## PROBLEM REQUIREMENTS:
Output, word for word, every line from the line with "R209: 620 (N012, N013) -> 620 (COM, N012)" through the final line of the data below.

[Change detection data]
■ ■ ■ ■

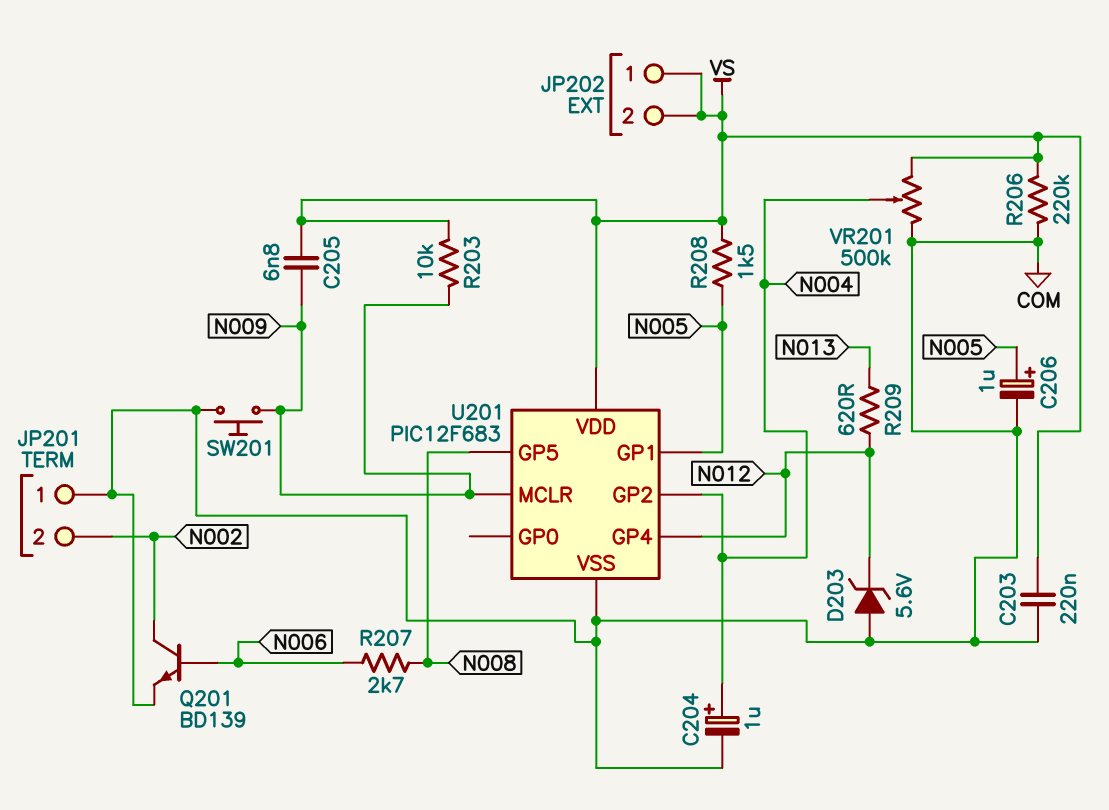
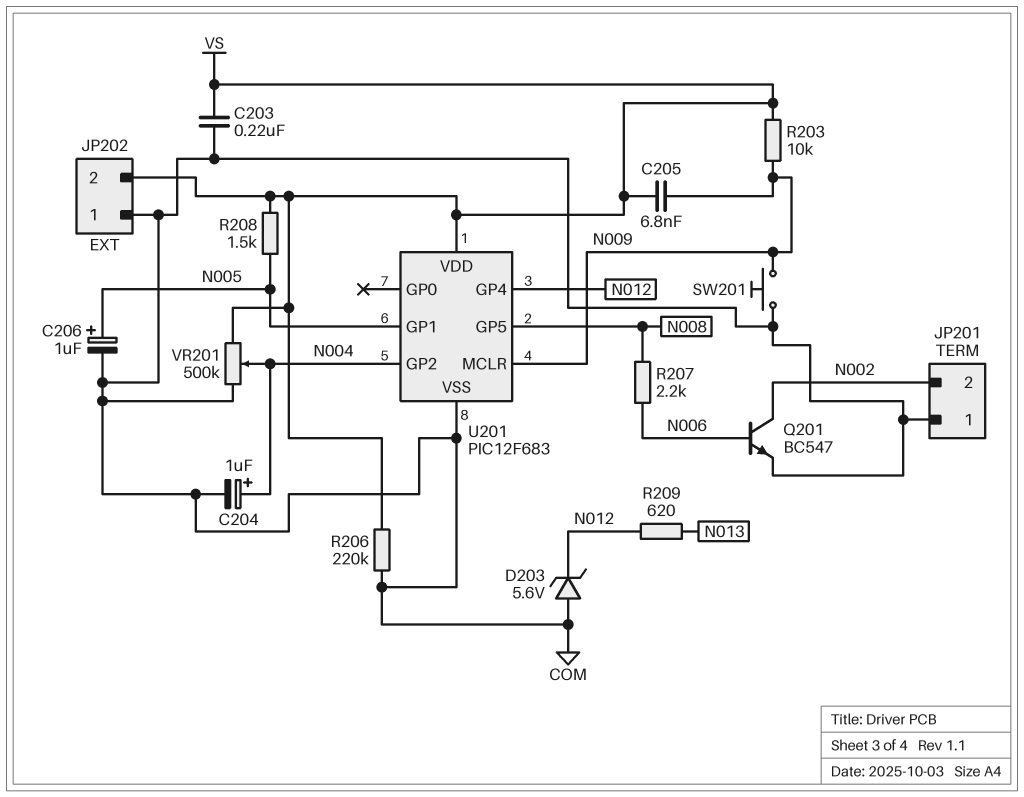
JP202 pin 1: VS -> COM
Q201: NPN BD139 (B N006, C N002, E COM) -> NPN BC547 (B N006, C N002, E COM)
R207: 2.7k (N006, N008) -> 2.2k (N006, N008)

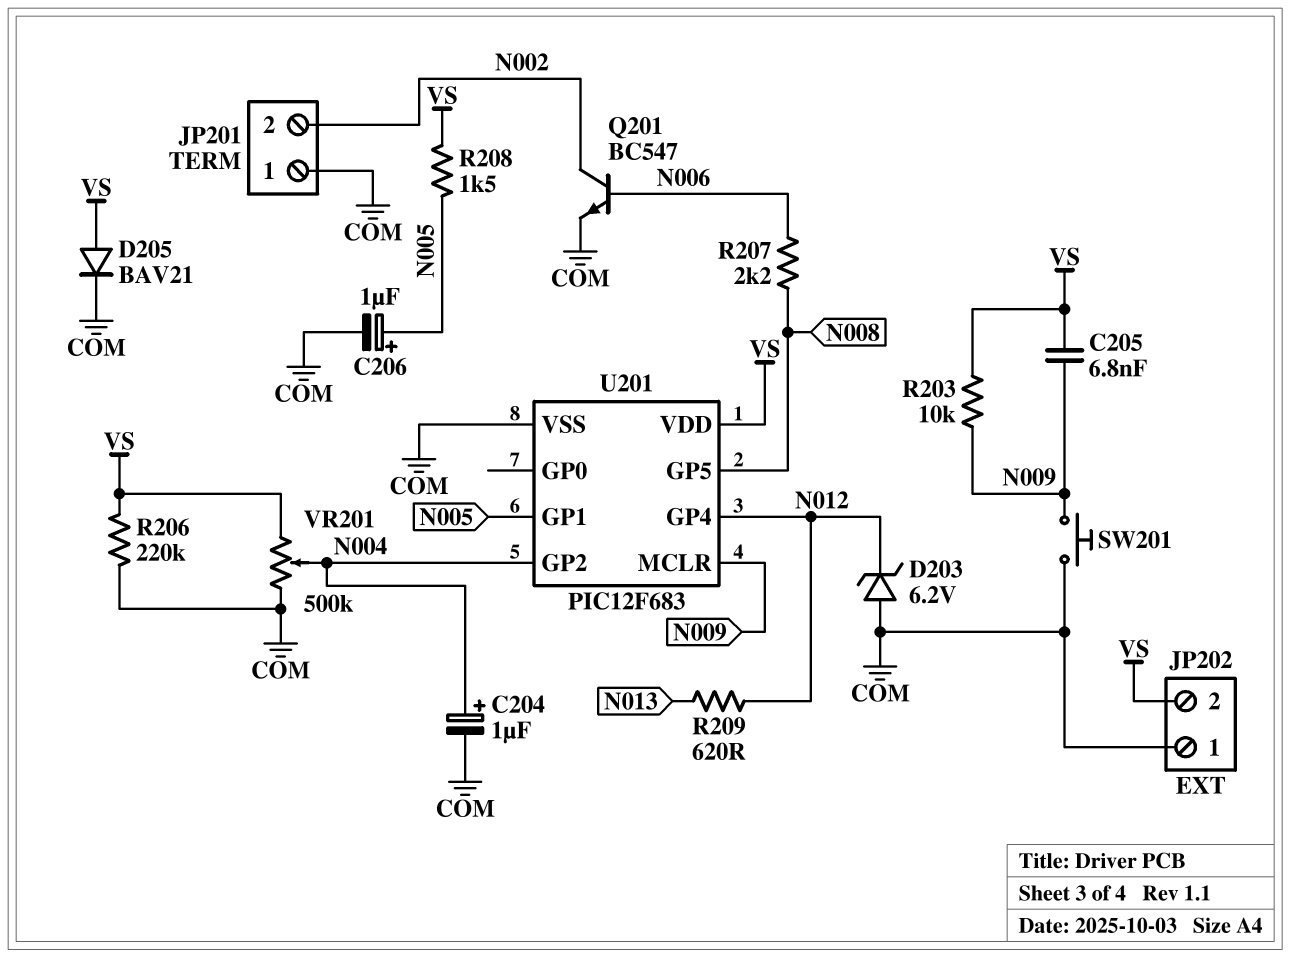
C203: 220nF (COM, VS) -> none
D203: zener 5.6V (A COM, K N012) -> zener 6.2V (A COM, K N012)
D205: none -> diode BAV21 (A VS, K COM)

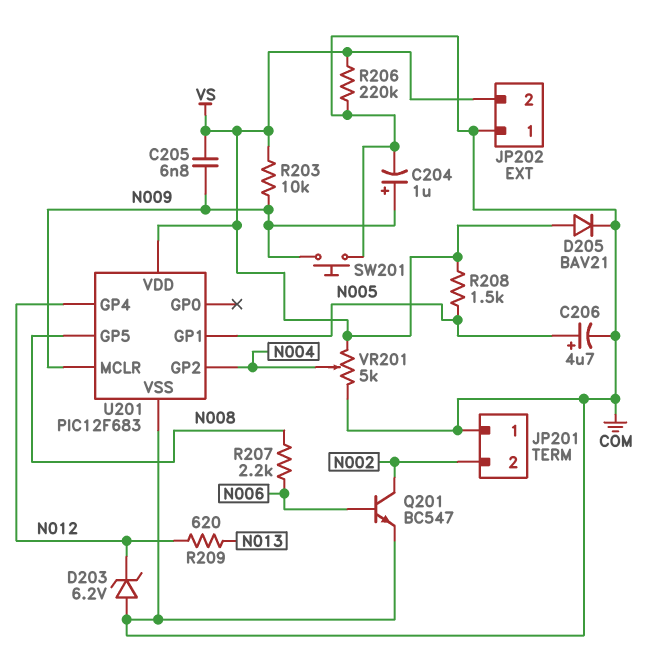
C204: 1uF (plus N004, minus COM) -> 1uF (plus N009, minus COM)
C206: 1uF (plus N005, minus COM) -> 4.7uF (plus N005, minus COM)
VR201: 500k (COM, VS, wiper N004) -> 5k (COM, VS, wiper N004)

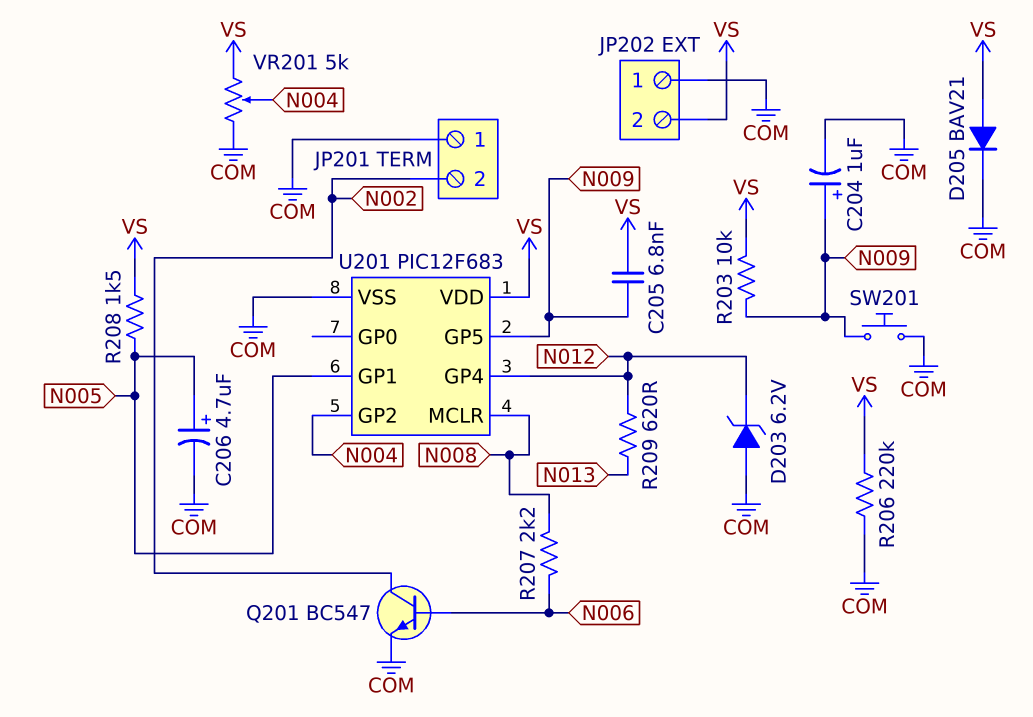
U201 pin GP5: N008 -> N009
U201 pin MCLR: N009 -> N008

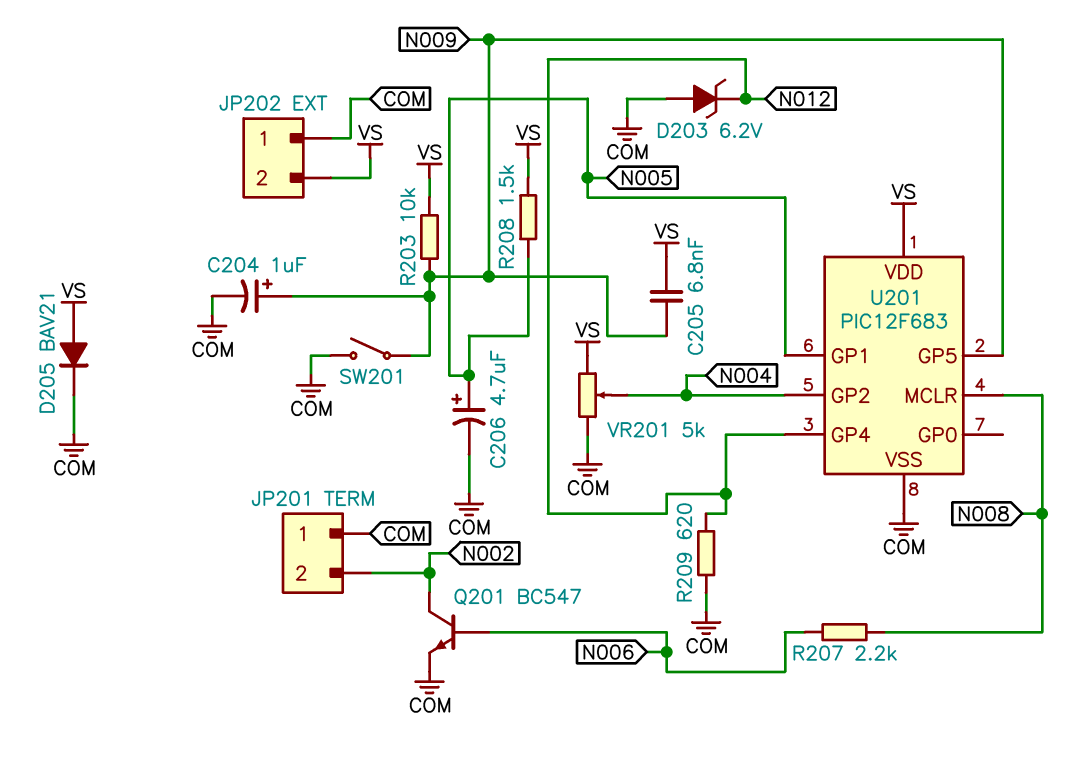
R206: 220k (COM, VS) -> none
R209: 620 (N012, N013) -> 620 (COM, N012)
SW201: button (COM, N009) -> switch (COM, N009)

■ ■ ■ ■

## RESULT:
R209: 620 (N012, N013) -> 620 (COM, N012)
SW201: button (COM, N009) -> switch (COM, N009)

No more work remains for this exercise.